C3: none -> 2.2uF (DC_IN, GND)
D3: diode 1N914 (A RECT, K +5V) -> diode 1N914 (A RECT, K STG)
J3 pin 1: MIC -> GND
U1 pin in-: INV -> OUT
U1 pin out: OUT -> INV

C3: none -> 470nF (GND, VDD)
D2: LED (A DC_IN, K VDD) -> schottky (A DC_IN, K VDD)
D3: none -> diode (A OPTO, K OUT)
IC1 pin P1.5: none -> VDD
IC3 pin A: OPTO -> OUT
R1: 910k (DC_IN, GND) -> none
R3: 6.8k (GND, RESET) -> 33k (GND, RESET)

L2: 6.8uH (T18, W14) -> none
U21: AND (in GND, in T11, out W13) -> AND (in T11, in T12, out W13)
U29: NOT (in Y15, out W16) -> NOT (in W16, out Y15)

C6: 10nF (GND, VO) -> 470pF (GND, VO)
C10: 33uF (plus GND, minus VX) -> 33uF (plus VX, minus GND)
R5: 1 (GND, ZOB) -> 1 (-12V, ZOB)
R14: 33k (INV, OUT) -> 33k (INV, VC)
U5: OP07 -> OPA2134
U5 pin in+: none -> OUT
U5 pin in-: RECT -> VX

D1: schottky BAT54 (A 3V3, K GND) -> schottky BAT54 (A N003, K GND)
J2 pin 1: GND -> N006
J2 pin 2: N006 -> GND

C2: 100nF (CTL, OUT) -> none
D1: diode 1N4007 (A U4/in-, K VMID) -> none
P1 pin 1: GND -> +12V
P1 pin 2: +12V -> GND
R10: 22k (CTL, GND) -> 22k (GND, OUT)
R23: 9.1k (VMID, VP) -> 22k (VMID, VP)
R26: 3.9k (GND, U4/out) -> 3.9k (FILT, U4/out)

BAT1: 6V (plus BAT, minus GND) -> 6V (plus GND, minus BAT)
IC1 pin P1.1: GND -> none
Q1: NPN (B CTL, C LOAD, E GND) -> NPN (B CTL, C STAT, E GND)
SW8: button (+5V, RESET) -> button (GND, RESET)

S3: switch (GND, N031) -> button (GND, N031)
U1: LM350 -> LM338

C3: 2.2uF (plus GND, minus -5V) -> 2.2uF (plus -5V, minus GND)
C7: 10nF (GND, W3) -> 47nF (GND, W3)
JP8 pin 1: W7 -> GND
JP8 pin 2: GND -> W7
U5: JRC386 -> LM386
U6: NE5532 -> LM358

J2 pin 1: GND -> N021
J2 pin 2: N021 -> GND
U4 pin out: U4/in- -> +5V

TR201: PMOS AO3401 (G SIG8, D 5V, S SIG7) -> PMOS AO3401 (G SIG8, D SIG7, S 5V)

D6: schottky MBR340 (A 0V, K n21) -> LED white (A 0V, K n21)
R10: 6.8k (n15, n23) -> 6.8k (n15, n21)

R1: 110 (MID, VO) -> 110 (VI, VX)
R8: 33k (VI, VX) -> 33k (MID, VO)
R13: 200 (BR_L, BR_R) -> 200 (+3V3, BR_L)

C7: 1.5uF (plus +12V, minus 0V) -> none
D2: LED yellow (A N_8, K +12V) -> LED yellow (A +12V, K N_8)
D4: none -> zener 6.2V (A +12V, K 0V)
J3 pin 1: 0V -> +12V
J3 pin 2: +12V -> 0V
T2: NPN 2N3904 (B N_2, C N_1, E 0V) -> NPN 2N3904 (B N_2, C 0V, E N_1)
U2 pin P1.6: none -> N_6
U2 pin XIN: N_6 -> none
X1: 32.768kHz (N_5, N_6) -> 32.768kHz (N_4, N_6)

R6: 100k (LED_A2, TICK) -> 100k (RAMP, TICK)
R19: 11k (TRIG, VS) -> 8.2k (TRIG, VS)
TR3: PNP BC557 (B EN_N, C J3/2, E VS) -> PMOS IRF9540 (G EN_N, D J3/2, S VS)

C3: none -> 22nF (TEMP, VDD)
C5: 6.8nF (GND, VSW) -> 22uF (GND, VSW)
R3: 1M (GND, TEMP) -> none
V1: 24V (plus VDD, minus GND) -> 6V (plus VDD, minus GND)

Work request
None of the records may be omitted or altered when they are given again.

Solution below
C3: none -> 2.2uF (DC_IN, GND)
D3: diode 1N914 (A RECT, K +5V) -> diode 1N914 (A RECT, K STG)
J3 pin 1: MIC -> GND
U1 pin in-: INV -> OUT
U1 pin out: OUT -> INV

C3: none -> 470nF (GND, VDD)
D2: LED (A DC_IN, K VDD) -> schottky (A DC_IN, K VDD)
D3: none -> diode (A OPTO, K OUT)
IC1 pin P1.5: none -> VDD
IC3 pin A: OPTO -> OUT
R1: 910k (DC_IN, GND) -> none
R3: 6.8k (GND, RESET) -> 33k (GND, RESET)

L2: 6.8uH (T18, W14) -> none
U21: AND (in GND, in T11, out W13) -> AND (in T11, in T12, out W13)
U29: NOT (in Y15, out W16) -> NOT (in W16, out Y15)

C6: 10nF (GND, VO) -> 470pF (GND, VO)
C10: 33uF (plus GND, minus VX) -> 33uF (plus VX, minus GND)
R5: 1 (GND, ZOB) -> 1 (-12V, ZOB)
R14: 33k (INV, OUT) -> 33k (INV, VC)
U5: OP07 -> OPA2134
U5 pin in+: none -> OUT
U5 pin in-: RECT -> VX

D1: schottky BAT54 (A 3V3, K GND) -> schottky BAT54 (A N003, K GND)
J2 pin 1: GND -> N006
J2 pin 2: N006 -> GND

C2: 100nF (CTL, OUT) -> none
D1: diode 1N4007 (A U4/in-, K VMID) -> none
P1 pin 1: GND -> +12V
P1 pin 2: +12V -> GND
R10: 22k (CTL, GND) -> 22k (GND, OUT)
R23: 9.1k (VMID, VP) -> 22k (VMID, VP)
R26: 3.9k (GND, U4/out) -> 3.9k (FILT, U4/out)

BAT1: 6V (plus BAT, minus GND) -> 6V (plus GND, minus BAT)
IC1 pin P1.1: GND -> none
Q1: NPN (B CTL, C LOAD, E GND) -> NPN (B CTL, C STAT, E GND)
SW8: button (+5V, RESET) -> button (GND, RESET)

S3: switch (GND, N031) -> button (GND, N031)
U1: LM350 -> LM338

C3: 2.2uF (plus GND, minus -5V) -> 2.2uF (plus -5V, minus GND)
C7: 10nF (GND, W3) -> 47nF (GND, W3)
JP8 pin 1: W7 -> GND
JP8 pin 2: GND -> W7
U5: JRC386 -> LM386
U6: NE5532 -> LM358

J2 pin 1: GND -> N021
J2 pin 2: N021 -> GND
U4 pin out: U4/in- -> +5V

TR201: PMOS AO3401 (G SIG8, D 5V, S SIG7) -> PMOS AO3401 (G SIG8, D SIG7, S 5V)

D6: schottky MBR340 (A 0V, K n21) -> LED white (A 0V, K n21)
R10: 6.8k (n15, n23) -> 6.8k (n15, n21)

R1: 110 (MID, VO) -> 110 (VI, VX)
R8: 33k (VI, VX) -> 33k (MID, VO)
R13: 200 (BR_L, BR_R) -> 200 (+3V3, BR_L)

C7: 1.5uF (plus +12V, minus 0V) -> none
D2: LED yellow (A N_8, K +12V) -> LED yellow (A +12V, K N_8)
D4: none -> zener 6.2V (A +12V, K 0V)
J3 pin 1: 0V -> +12V
J3 pin 2: +12V -> 0V
T2: NPN 2N3904 (B N_2, C N_1, E 0V) -> NPN 2N3904 (B N_2, C 0V, E N_1)
U2 pin P1.6: none -> N_6
U2 pin XIN: N_6 -> none
X1: 32.768kHz (N_5, N_6) -> 32.768kHz (N_4, N_6)

R6: 100k (LED_A2, TICK) -> 100k (RAMP, TICK)
R19: 11k (TRIG, VS) -> 8.2k (TRIG, VS)
TR3: PNP BC557 (B EN_N, C J3/2, E VS) -> PMOS IRF9540 (G EN_N, D J3/2, S VS)

C3: none -> 22nF (TEMP, VDD)
C5: 6.8nF (GND, VSW) -> 22uF (GND, VSW)
R3: 1M (GND, TEMP) -> none
V1: 24V (plus VDD, minus GND) -> 6V (plus VDD, minus GND)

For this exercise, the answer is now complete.